(Scene change data)

[Start of section]

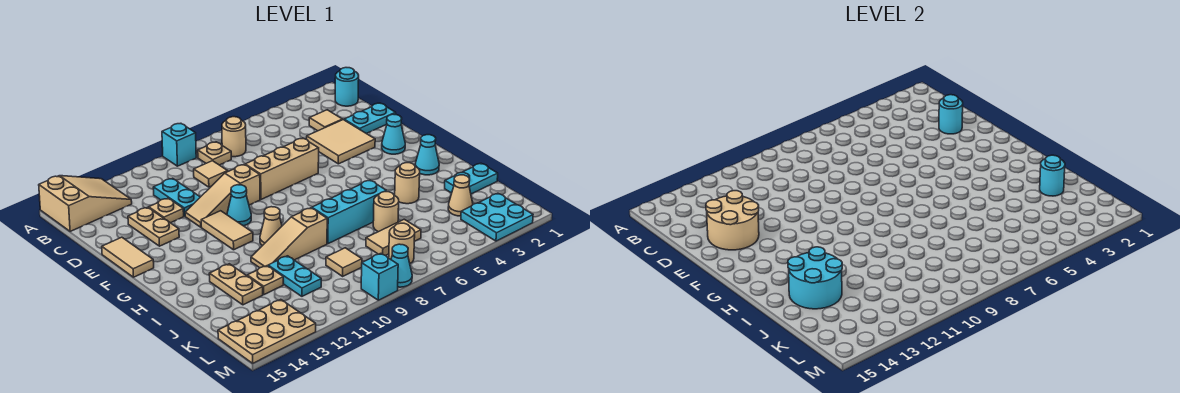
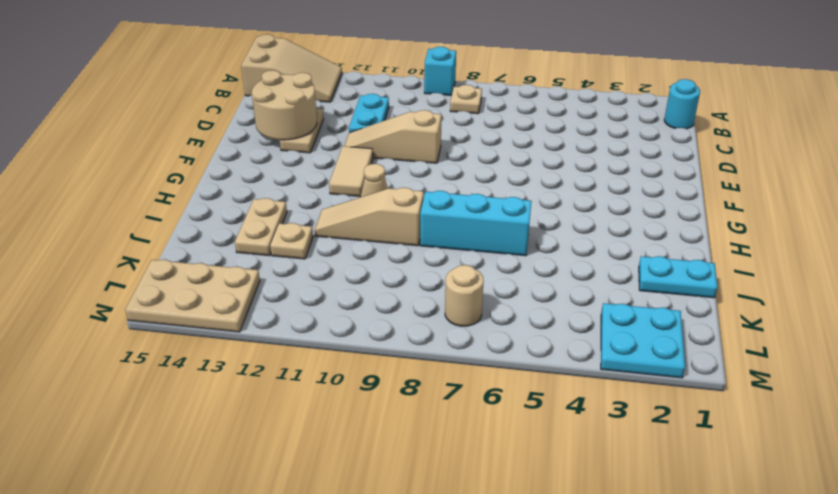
none -> tan round brick B7 level 1
none -> tan tile C3 level 1
none -> tan tile C9 level 1
none -> cyan plate D1:D2 level 1

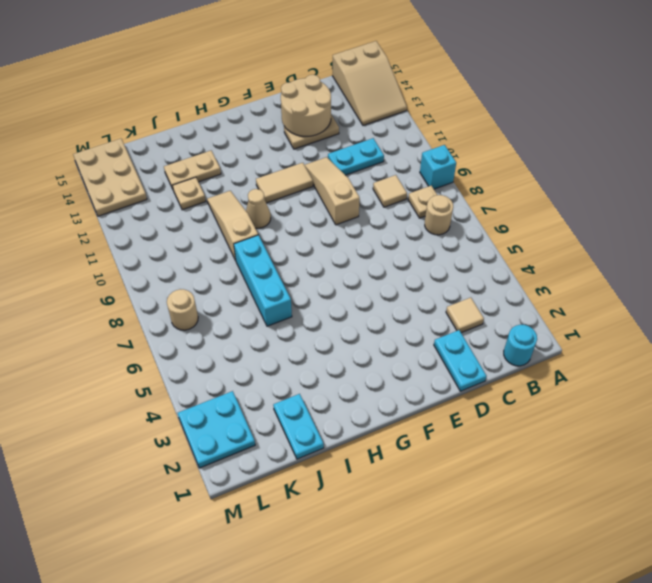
none -> tan tile D3:E4 level 1
none -> tan plate D12 level 1
none -> tan brick E6:E8 level 1
none -> tan tile E15:F15 level 1

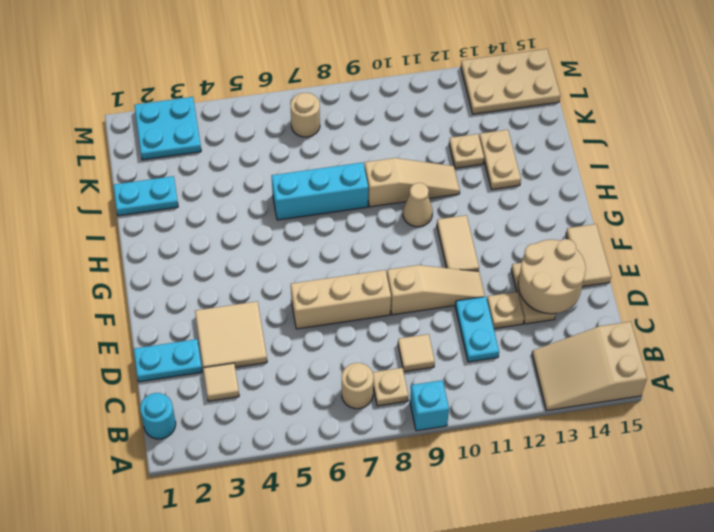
none -> cyan cone F2 level 1
none -> cyan cone F10 level 1
none -> cyan cone H2 level 1
none -> tan round brick I4 level 1

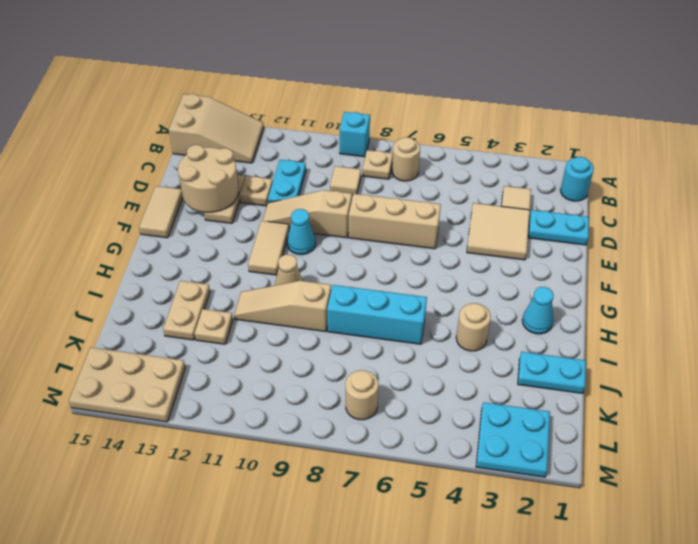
none -> cyan cone F2 level 1
none -> tan round brick J6 level 1
none -> cyan plate J11:K11 level 1
none -> tan cone K3 level 1

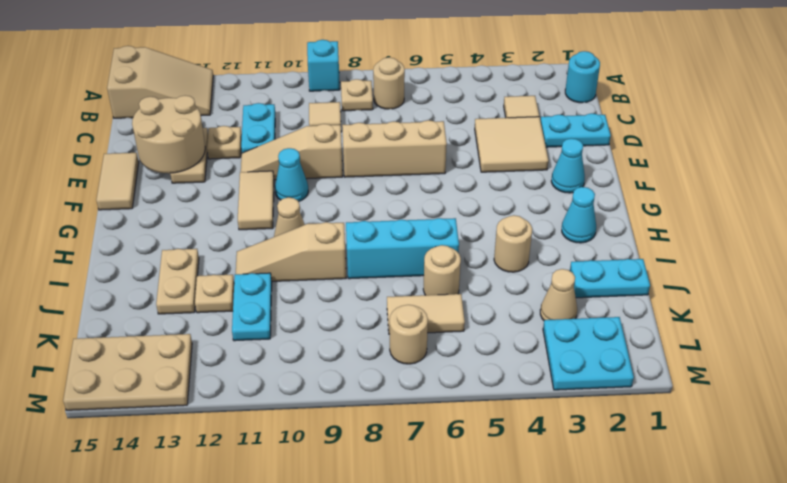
none -> tan tile K9 level 1
none -> cyan cone M8 level 1
none -> cyan brick M9 level 1
none -> cyan round brick D2 level 2

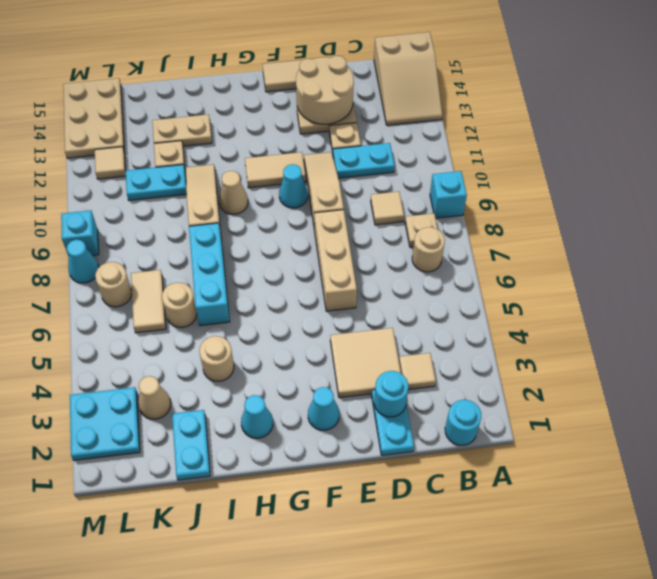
tan tile L12 level 1 -> tan tile K9 level 1
none -> cyan round brick I13:J14 level 2
none -> cyan round brick J2 level 2

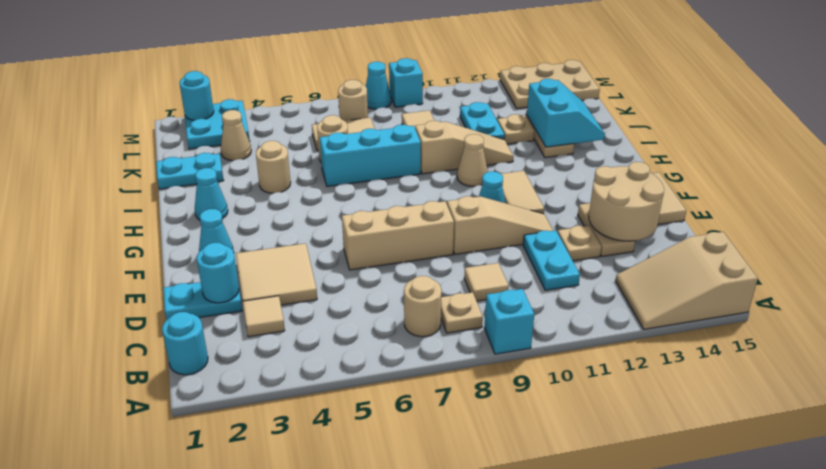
cyan slope I13:J14 level 2 top 13 -> cyan round brick I13:J14 level 2
cyan round brick M2 level 2 -> cyan round brick J2 level 2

[End of section]

Nothing outside the stretch above, from the line with "none -> cyan cone H2 level 1" through the line with "none -> cyan cone M8 level 1", is set down. Transcribe that stretch exactly, ends included, but not its pictures.

SOLUTION TO THIS TASK:
none -> cyan cone H2 level 1
none -> tan round brick I4 level 1

none -> cyan cone F2 level 1
none -> tan round brick J6 level 1
none -> cyan plate J11:K11 level 1
none -> tan cone K3 level 1

none -> tan tile K9 level 1
none -> cyan cone M8 level 1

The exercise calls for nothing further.